▶ TO DO:
Pull every line holding the word "degrees" from the data below and copy it.

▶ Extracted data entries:
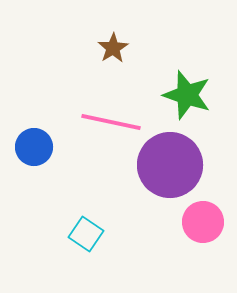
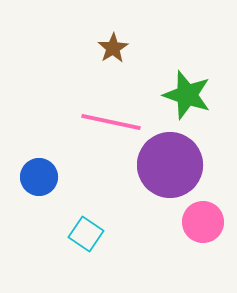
blue circle: moved 5 px right, 30 px down
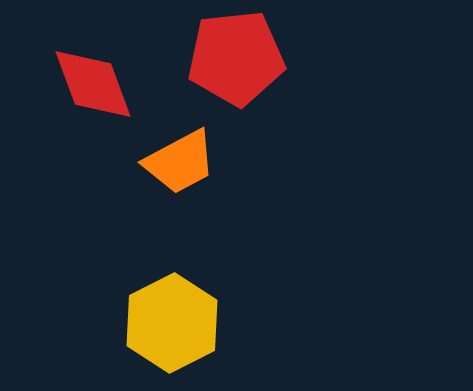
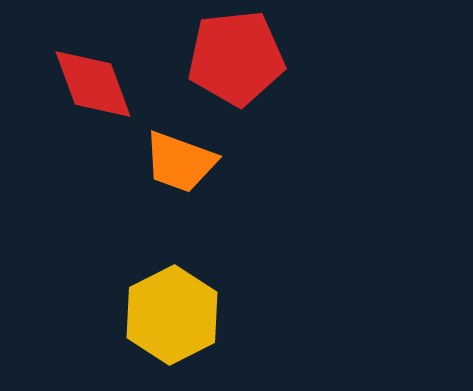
orange trapezoid: rotated 48 degrees clockwise
yellow hexagon: moved 8 px up
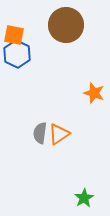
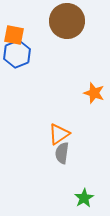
brown circle: moved 1 px right, 4 px up
blue hexagon: rotated 12 degrees clockwise
gray semicircle: moved 22 px right, 20 px down
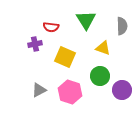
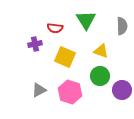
red semicircle: moved 4 px right, 1 px down
yellow triangle: moved 2 px left, 3 px down
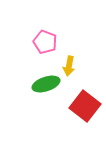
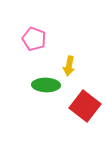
pink pentagon: moved 11 px left, 3 px up
green ellipse: moved 1 px down; rotated 20 degrees clockwise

▶ SOLUTION TO THIS EXERCISE:
orange trapezoid: rotated 48 degrees clockwise
blue hexagon: rotated 12 degrees clockwise
green ellipse: moved 1 px down; rotated 20 degrees clockwise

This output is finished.